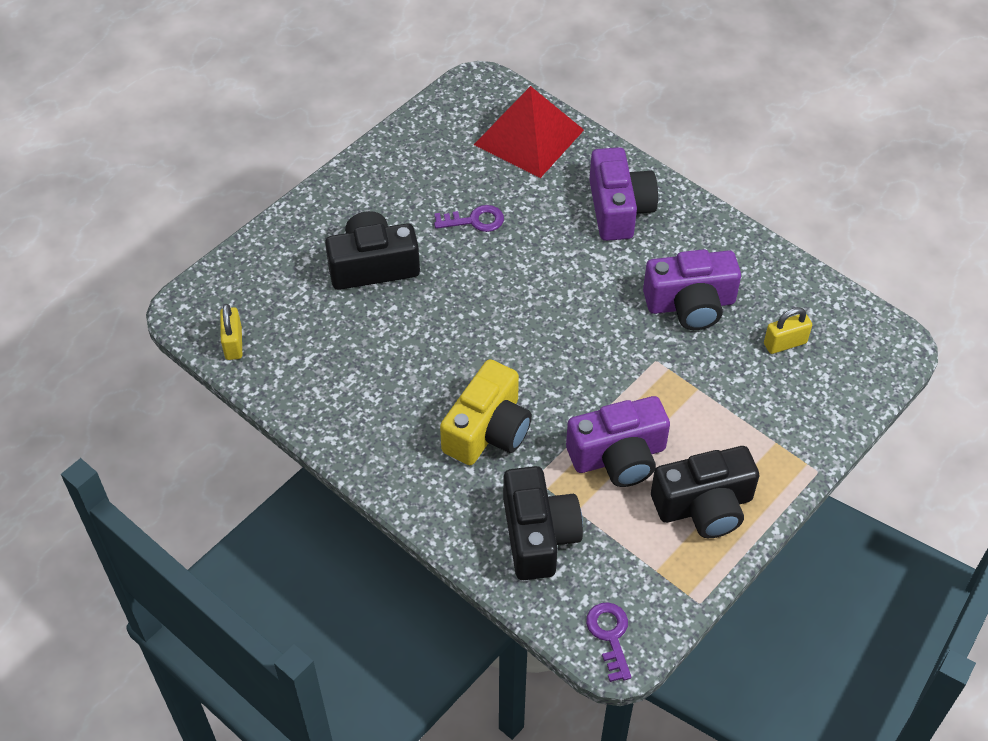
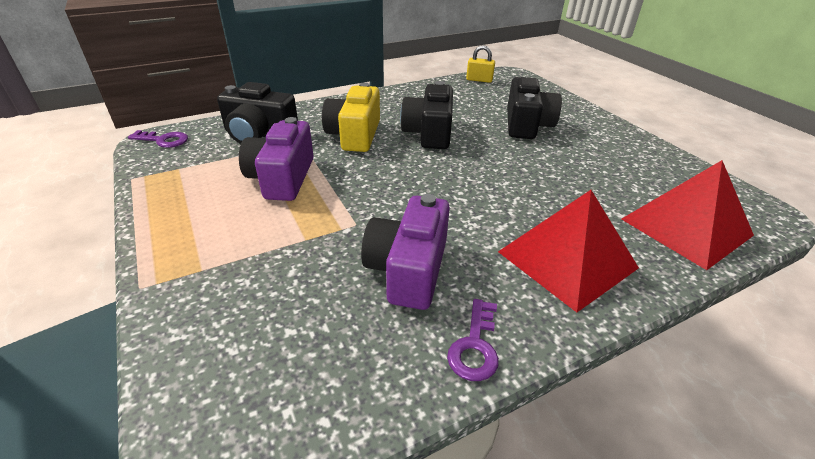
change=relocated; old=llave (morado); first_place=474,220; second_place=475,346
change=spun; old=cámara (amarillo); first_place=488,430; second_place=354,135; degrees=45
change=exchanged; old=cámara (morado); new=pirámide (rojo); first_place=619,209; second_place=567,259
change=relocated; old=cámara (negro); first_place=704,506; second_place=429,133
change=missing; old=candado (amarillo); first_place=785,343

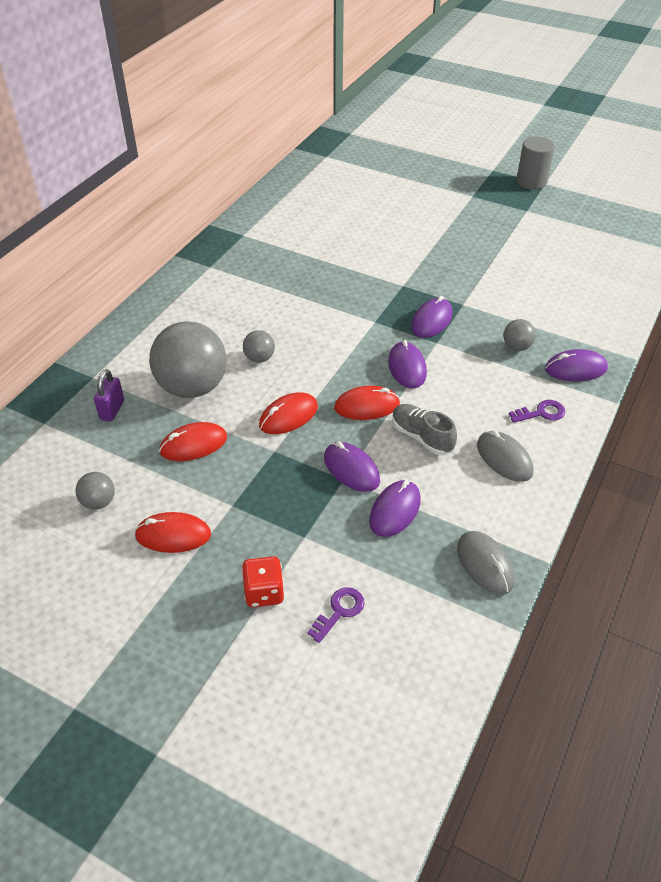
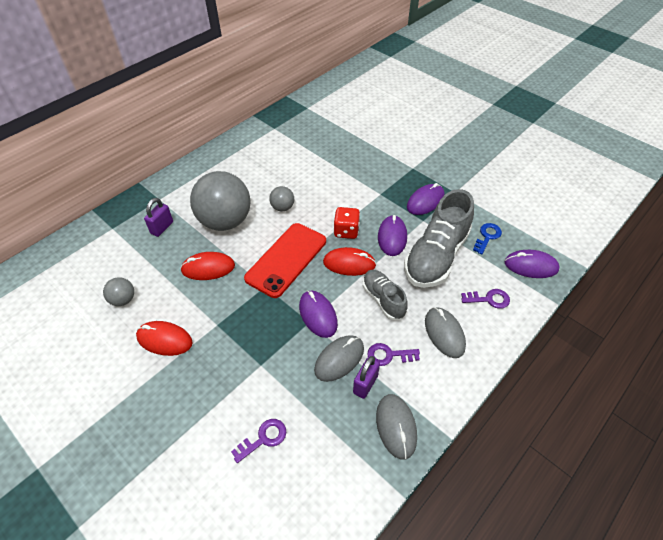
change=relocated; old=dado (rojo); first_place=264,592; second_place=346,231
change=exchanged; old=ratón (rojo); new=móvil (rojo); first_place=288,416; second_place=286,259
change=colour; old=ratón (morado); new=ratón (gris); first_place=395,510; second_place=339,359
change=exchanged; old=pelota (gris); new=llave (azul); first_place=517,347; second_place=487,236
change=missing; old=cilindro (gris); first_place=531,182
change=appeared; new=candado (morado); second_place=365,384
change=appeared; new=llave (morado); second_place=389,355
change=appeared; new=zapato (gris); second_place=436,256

☆ ☆ ☆ ☆ ☆ ☆ ☆

### ASSIGNED TASK
Once you have counted the lines of the material that include "ratón", give only that number.

### TASK RESULT
2